Work to complete = As the answer, give a copy of each line below that includes the word "toothbrush".

Records provided =
+ + +
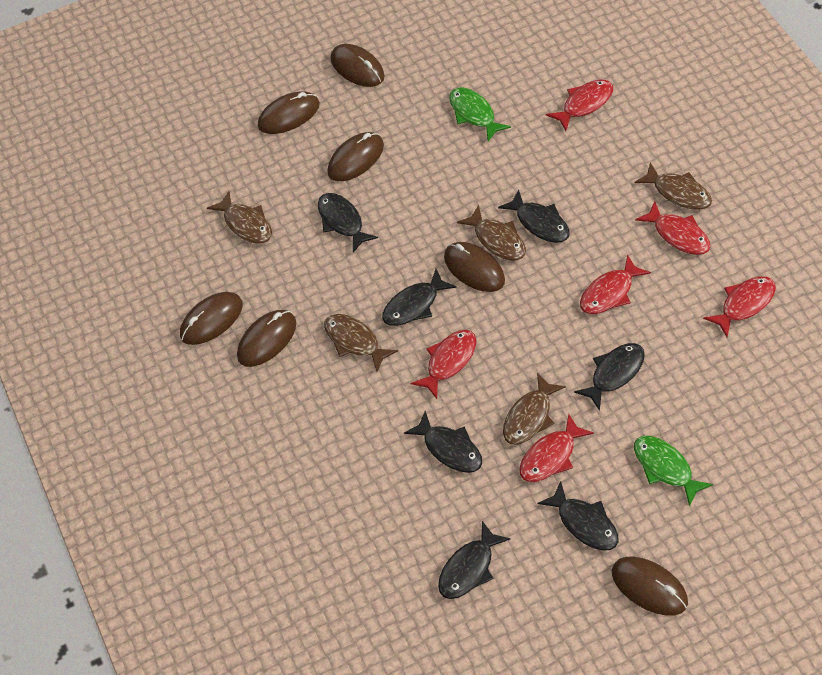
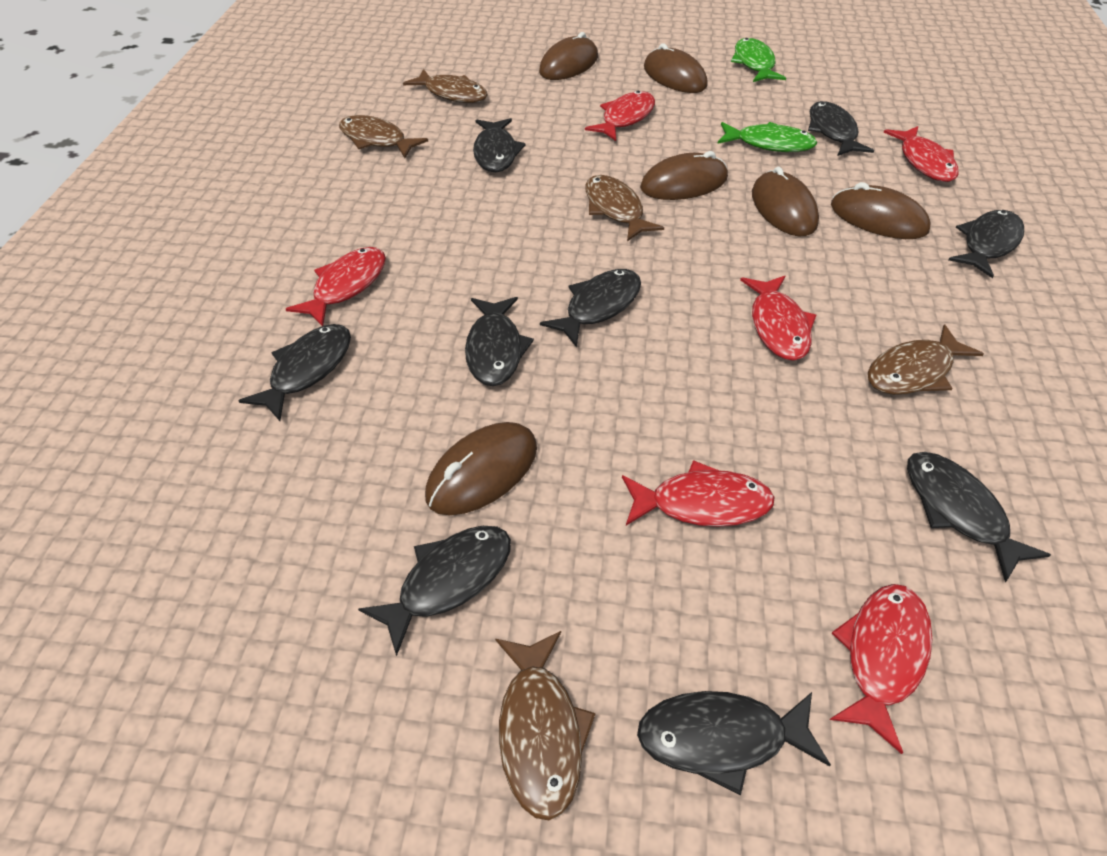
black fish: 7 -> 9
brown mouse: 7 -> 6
+ + +
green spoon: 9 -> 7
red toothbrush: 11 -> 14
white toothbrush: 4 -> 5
+ + +
Solution for this exercise =
red toothbrush: 11 -> 14
white toothbrush: 4 -> 5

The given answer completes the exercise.